---- SUPPLIED DATA
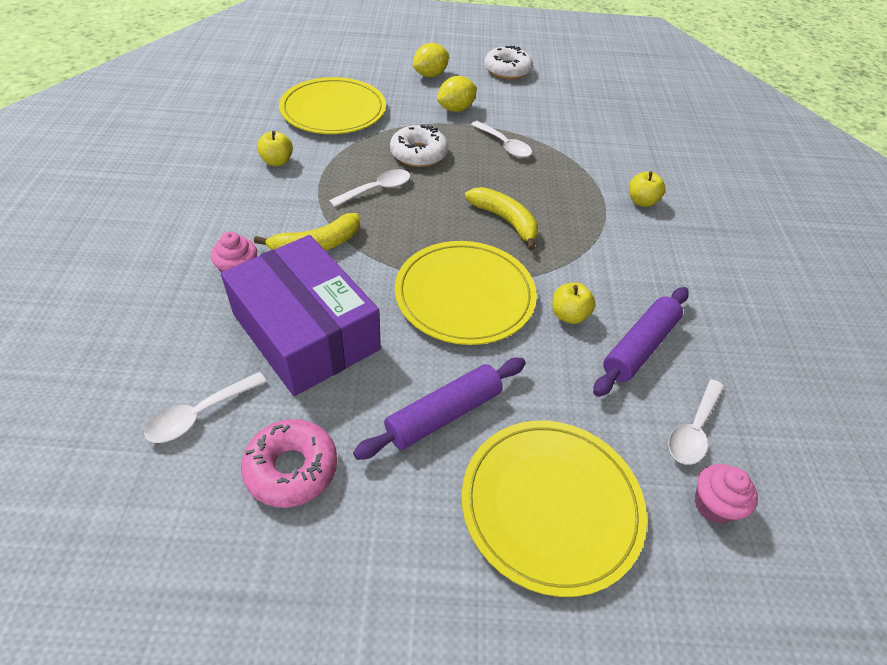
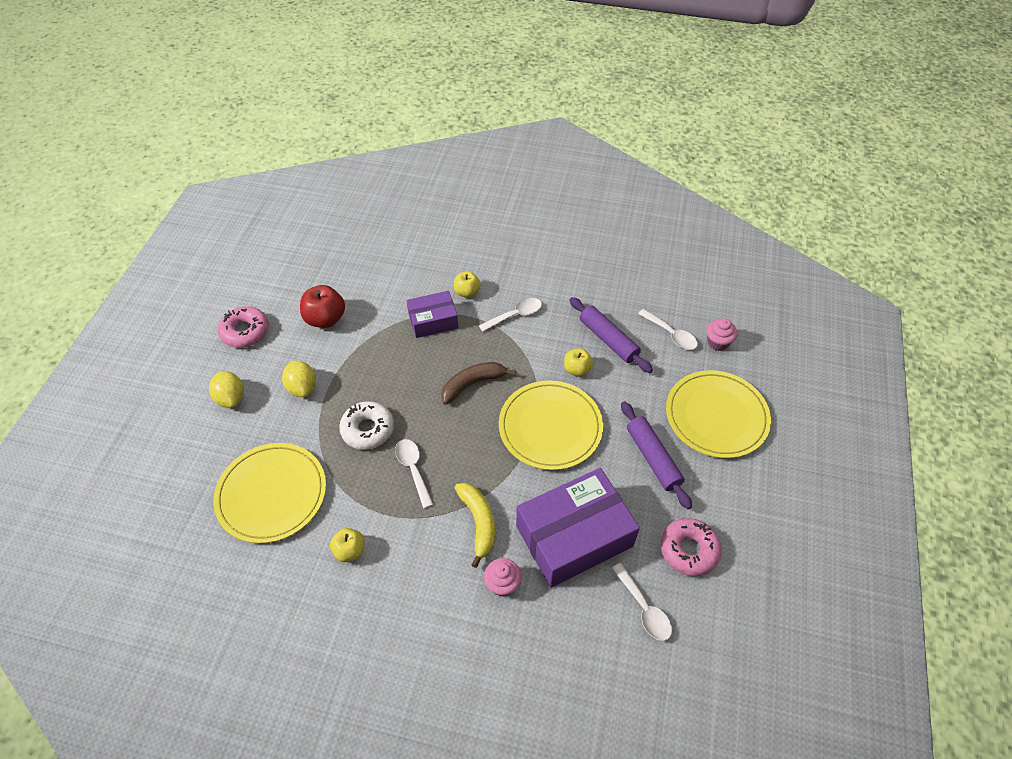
camera: 75 degrees left, 5 degrees up
(504, 145) = (372, 362): white spoon -> white spoon (515, 315)
(505, 221) = (473, 384): yellow banana -> brown banana
(507, 70) = (245, 331): white donut -> pink donut
(546, 110) = (325, 319): none -> red apple
(583, 180) = (433, 321): none -> purple box

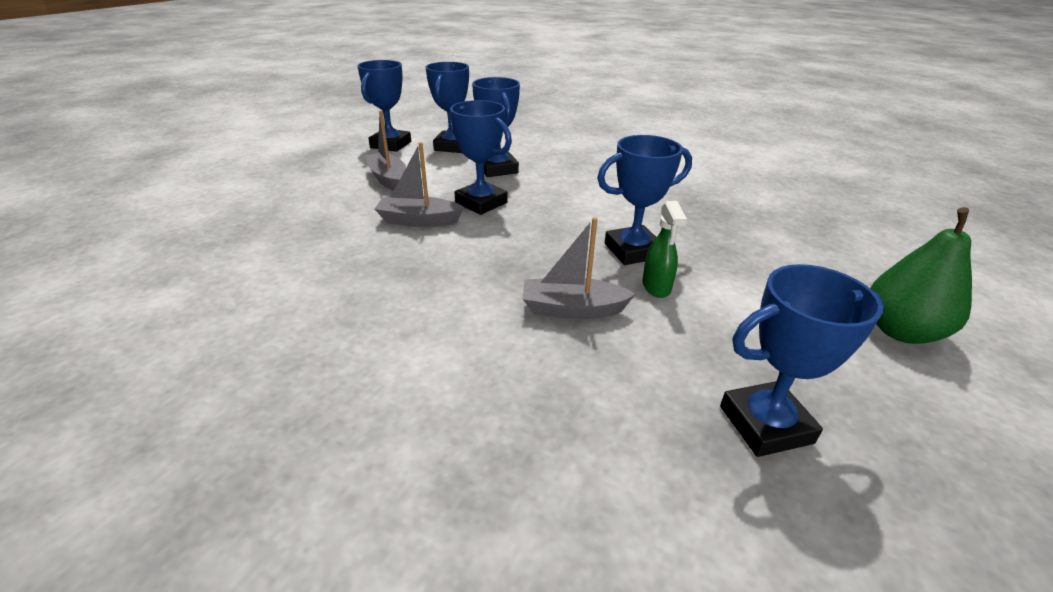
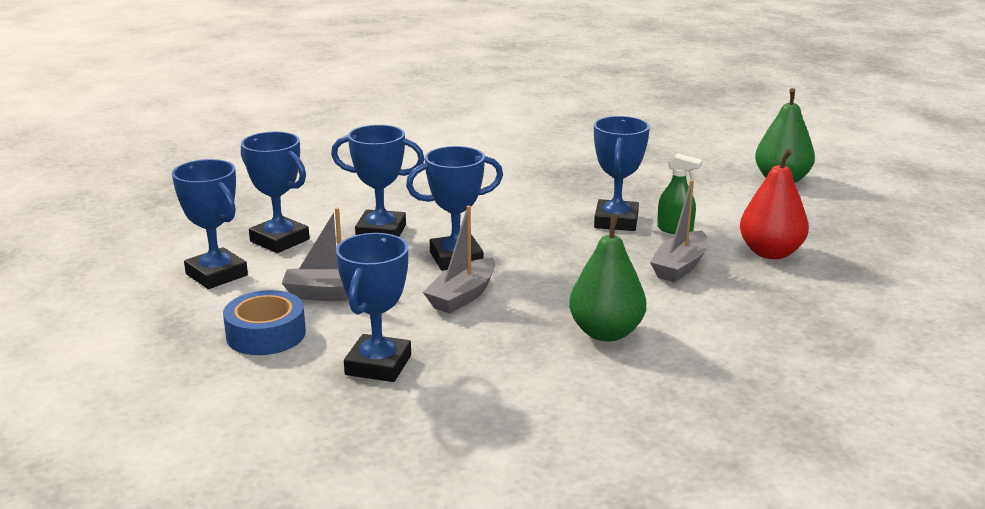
camera: 60 degrees left, 10 degrees down
(320, 176) = (266, 334): none -> blue tape
(396, 299) = (606, 333): none -> green pear
(677, 366) = (770, 253): none -> red pear
(765, 424) = (836, 247): blue trophy -> blue trophy (378, 365)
--------
* AIM OF THE EXERCISE: Where does the string "none" appear in the records above? Show every line that holds it.

* SOLUTION BELOW:
(546, 110) = (325, 319): none -> red apple
(583, 180) = (433, 321): none -> purple box
(320, 176) = (266, 334): none -> blue tape
(396, 299) = (606, 333): none -> green pear
(677, 366) = (770, 253): none -> red pear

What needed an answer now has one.